PROBLEM STATEMENT: Reproduce the listing below exactly, from its first line down to and including the line with "brown mug: 2 -> 3".

══════════

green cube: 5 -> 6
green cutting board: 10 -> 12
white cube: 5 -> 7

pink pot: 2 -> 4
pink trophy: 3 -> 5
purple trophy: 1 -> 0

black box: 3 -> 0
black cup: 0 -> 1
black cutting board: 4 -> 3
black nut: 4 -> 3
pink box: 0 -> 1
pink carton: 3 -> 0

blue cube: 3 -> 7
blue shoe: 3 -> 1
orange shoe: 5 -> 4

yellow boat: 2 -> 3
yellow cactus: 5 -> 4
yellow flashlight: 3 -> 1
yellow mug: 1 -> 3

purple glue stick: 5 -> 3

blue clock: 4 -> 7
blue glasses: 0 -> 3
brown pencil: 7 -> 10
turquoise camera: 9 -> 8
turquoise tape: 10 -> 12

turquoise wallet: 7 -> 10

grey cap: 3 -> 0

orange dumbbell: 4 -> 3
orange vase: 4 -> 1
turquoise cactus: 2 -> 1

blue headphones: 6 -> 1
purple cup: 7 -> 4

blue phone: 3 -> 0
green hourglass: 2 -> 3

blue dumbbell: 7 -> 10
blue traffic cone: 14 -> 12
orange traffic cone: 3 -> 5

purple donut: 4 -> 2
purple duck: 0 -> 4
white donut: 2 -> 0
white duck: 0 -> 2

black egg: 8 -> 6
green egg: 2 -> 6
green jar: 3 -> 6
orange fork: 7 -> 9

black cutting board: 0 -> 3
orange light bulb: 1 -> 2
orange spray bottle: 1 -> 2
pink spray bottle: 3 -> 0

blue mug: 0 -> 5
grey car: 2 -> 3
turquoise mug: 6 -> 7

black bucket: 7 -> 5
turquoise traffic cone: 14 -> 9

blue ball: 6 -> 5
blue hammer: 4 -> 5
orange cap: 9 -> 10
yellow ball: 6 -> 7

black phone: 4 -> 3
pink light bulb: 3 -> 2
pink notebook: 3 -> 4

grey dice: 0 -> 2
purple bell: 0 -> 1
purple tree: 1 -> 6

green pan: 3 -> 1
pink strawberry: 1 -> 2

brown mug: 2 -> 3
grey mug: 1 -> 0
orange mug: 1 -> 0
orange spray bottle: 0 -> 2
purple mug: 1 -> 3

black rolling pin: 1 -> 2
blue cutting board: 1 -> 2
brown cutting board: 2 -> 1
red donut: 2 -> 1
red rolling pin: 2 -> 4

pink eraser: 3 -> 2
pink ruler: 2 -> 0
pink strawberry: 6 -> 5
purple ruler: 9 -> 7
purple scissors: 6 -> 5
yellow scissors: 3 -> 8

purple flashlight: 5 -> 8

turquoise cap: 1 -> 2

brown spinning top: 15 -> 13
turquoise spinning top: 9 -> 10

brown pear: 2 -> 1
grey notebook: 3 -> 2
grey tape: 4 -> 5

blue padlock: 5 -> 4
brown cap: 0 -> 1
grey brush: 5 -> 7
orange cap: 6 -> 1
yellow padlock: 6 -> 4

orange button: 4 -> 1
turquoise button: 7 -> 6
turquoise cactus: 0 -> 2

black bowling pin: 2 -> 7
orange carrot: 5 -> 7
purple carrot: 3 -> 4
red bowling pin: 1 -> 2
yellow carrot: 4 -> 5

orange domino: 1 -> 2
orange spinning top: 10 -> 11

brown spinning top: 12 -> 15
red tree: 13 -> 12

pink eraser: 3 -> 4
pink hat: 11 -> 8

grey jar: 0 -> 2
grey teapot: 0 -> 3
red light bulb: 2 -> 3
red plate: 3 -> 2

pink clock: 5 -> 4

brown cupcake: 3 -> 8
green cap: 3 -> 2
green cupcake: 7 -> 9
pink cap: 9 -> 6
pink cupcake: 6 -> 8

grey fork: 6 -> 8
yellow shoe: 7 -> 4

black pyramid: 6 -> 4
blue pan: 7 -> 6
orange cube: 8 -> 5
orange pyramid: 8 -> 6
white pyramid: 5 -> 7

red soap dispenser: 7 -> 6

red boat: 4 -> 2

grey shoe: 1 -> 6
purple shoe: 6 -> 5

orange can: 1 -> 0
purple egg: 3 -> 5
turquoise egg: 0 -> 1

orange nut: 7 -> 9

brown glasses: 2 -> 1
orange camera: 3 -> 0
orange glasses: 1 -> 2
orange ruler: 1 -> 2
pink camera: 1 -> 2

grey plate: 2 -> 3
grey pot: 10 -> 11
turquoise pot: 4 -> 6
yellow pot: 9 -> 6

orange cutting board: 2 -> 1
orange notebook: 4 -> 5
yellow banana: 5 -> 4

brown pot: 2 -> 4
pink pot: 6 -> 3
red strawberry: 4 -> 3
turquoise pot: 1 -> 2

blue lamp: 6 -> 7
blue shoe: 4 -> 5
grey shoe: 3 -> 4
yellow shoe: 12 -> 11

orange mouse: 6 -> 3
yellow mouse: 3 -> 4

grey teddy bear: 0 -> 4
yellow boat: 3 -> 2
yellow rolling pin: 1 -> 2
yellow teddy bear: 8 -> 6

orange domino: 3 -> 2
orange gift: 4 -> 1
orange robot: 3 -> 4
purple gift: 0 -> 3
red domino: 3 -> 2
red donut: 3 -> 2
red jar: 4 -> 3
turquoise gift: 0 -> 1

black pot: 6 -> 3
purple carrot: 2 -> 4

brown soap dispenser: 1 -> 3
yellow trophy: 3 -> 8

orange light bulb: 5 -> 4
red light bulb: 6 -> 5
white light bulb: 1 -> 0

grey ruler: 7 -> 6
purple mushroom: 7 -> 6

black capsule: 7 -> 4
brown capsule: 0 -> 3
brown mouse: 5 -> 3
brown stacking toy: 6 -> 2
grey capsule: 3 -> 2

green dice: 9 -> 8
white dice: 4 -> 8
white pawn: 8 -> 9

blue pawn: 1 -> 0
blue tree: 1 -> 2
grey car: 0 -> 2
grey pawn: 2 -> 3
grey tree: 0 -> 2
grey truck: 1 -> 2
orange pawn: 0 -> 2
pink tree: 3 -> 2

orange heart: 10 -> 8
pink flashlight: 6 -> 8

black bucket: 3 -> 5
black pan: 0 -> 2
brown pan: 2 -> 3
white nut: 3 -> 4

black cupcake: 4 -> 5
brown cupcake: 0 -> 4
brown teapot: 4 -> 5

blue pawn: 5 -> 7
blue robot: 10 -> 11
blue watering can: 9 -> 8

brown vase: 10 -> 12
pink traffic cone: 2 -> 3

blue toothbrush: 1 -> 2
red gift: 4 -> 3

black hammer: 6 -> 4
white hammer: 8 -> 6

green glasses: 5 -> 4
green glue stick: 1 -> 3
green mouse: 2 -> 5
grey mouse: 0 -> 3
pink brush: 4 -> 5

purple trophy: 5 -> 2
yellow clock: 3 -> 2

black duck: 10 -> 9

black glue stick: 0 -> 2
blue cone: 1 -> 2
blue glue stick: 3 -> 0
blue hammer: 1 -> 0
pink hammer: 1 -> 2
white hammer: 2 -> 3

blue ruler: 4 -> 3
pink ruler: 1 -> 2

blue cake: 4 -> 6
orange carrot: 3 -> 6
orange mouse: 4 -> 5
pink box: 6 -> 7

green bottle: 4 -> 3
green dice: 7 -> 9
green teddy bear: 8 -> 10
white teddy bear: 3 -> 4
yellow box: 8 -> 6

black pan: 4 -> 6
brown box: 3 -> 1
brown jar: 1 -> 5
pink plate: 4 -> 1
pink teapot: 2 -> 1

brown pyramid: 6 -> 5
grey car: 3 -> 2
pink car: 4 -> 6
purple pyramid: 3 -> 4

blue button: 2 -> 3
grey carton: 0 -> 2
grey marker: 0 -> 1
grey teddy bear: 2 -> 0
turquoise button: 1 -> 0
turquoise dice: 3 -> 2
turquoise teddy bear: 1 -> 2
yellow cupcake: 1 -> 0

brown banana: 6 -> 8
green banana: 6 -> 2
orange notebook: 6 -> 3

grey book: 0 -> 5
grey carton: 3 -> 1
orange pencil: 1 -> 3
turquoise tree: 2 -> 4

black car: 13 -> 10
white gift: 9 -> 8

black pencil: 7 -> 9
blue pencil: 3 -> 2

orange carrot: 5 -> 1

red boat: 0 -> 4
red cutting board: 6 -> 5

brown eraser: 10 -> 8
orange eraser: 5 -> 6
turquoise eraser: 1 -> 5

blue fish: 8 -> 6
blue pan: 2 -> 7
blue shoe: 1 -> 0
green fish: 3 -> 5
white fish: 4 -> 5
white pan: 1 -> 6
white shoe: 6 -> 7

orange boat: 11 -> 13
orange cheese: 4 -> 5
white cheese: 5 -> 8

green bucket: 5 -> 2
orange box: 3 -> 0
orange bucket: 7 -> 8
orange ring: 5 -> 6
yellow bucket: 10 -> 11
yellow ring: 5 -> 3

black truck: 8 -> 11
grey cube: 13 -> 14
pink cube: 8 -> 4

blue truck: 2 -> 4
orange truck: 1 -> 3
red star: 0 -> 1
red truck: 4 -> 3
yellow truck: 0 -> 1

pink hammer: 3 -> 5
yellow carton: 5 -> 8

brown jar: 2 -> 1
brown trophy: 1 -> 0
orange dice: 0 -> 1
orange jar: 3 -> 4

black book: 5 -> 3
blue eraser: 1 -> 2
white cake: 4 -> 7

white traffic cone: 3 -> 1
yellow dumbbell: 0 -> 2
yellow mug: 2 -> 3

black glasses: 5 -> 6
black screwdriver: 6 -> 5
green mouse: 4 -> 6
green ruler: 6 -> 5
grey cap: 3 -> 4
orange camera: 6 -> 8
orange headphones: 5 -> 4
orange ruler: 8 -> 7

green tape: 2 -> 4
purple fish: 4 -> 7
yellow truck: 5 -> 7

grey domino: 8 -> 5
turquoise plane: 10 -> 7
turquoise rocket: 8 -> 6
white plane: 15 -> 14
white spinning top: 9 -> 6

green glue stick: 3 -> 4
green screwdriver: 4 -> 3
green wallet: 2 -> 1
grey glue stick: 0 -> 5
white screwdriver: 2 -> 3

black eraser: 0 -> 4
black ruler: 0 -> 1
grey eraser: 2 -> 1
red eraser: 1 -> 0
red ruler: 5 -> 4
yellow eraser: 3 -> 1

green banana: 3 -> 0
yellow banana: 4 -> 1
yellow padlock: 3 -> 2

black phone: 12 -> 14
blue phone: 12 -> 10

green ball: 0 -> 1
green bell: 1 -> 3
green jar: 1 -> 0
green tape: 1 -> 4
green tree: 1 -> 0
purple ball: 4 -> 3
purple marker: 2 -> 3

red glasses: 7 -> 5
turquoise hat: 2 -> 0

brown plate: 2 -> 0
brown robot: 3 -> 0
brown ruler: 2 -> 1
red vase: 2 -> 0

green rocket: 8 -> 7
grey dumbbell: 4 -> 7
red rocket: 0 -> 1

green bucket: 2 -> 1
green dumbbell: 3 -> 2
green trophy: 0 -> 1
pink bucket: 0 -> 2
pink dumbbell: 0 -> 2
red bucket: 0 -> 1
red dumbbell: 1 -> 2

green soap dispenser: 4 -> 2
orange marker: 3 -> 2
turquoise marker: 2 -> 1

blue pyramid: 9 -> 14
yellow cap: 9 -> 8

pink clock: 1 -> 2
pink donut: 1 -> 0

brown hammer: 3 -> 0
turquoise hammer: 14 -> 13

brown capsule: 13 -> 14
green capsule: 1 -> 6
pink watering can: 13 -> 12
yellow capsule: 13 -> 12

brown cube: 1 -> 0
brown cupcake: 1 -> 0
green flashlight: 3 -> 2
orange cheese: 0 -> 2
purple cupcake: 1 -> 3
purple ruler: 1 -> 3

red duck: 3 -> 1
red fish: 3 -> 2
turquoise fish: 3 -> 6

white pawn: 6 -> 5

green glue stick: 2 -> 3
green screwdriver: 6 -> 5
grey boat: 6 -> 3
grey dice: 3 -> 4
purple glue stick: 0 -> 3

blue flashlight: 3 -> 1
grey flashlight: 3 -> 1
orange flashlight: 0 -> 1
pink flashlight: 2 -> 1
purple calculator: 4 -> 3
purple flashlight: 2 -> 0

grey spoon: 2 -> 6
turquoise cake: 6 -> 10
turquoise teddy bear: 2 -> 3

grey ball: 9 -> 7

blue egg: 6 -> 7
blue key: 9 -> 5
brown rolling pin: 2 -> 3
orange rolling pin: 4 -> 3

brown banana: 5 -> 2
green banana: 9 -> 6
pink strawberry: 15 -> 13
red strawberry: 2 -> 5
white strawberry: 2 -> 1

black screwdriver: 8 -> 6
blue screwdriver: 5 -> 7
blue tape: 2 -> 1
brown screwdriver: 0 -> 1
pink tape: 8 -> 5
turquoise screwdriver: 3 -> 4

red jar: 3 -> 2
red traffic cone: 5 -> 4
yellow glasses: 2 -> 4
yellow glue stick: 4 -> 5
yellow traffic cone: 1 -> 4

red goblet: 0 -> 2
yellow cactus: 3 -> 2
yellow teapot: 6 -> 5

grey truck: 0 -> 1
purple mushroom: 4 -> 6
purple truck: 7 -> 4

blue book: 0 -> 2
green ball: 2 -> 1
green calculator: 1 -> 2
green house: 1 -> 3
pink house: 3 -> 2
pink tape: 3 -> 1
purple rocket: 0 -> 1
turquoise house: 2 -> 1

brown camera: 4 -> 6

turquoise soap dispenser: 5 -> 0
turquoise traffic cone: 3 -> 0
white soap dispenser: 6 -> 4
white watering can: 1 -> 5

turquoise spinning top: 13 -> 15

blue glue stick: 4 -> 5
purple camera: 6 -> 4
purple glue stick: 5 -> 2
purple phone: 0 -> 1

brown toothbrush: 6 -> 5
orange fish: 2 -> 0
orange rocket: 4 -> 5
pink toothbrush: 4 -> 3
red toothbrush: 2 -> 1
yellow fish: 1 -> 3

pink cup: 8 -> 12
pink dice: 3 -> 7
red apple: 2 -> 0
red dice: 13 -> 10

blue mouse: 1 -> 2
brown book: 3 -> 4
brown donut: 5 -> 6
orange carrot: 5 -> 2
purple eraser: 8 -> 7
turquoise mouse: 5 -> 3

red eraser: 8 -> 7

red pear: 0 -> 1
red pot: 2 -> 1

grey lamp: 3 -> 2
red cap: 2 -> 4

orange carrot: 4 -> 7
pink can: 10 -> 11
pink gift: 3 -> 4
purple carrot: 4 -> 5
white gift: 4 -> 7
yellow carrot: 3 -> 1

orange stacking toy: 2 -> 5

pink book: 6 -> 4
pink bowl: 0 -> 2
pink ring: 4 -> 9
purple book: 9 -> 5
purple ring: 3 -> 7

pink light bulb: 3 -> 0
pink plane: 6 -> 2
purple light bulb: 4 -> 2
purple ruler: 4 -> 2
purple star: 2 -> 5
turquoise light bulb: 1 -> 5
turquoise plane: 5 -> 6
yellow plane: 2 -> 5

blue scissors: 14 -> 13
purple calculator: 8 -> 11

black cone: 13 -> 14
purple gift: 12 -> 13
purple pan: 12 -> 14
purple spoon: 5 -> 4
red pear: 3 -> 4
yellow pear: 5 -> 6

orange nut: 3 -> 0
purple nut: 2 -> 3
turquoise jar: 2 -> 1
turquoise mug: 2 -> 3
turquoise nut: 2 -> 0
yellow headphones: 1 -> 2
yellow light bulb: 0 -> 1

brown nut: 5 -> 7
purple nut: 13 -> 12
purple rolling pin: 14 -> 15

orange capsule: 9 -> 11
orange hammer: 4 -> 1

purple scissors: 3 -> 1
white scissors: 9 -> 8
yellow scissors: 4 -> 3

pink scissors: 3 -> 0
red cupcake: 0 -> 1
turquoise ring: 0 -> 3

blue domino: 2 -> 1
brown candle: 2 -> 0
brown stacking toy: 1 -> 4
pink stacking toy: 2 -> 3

══════════

SOLUTION TO THIS EXERCISE:
green cube: 5 -> 6
green cutting board: 10 -> 12
white cube: 5 -> 7

pink pot: 2 -> 4
pink trophy: 3 -> 5
purple trophy: 1 -> 0

black box: 3 -> 0
black cup: 0 -> 1
black cutting board: 4 -> 3
black nut: 4 -> 3
pink box: 0 -> 1
pink carton: 3 -> 0

blue cube: 3 -> 7
blue shoe: 3 -> 1
orange shoe: 5 -> 4

yellow boat: 2 -> 3
yellow cactus: 5 -> 4
yellow flashlight: 3 -> 1
yellow mug: 1 -> 3

purple glue stick: 5 -> 3

blue clock: 4 -> 7
blue glasses: 0 -> 3
brown pencil: 7 -> 10
turquoise camera: 9 -> 8
turquoise tape: 10 -> 12

turquoise wallet: 7 -> 10

grey cap: 3 -> 0

orange dumbbell: 4 -> 3
orange vase: 4 -> 1
turquoise cactus: 2 -> 1

blue headphones: 6 -> 1
purple cup: 7 -> 4

blue phone: 3 -> 0
green hourglass: 2 -> 3

blue dumbbell: 7 -> 10
blue traffic cone: 14 -> 12
orange traffic cone: 3 -> 5

purple donut: 4 -> 2
purple duck: 0 -> 4
white donut: 2 -> 0
white duck: 0 -> 2

black egg: 8 -> 6
green egg: 2 -> 6
green jar: 3 -> 6
orange fork: 7 -> 9

black cutting board: 0 -> 3
orange light bulb: 1 -> 2
orange spray bottle: 1 -> 2
pink spray bottle: 3 -> 0

blue mug: 0 -> 5
grey car: 2 -> 3
turquoise mug: 6 -> 7

black bucket: 7 -> 5
turquoise traffic cone: 14 -> 9

blue ball: 6 -> 5
blue hammer: 4 -> 5
orange cap: 9 -> 10
yellow ball: 6 -> 7

black phone: 4 -> 3
pink light bulb: 3 -> 2
pink notebook: 3 -> 4

grey dice: 0 -> 2
purple bell: 0 -> 1
purple tree: 1 -> 6

green pan: 3 -> 1
pink strawberry: 1 -> 2

brown mug: 2 -> 3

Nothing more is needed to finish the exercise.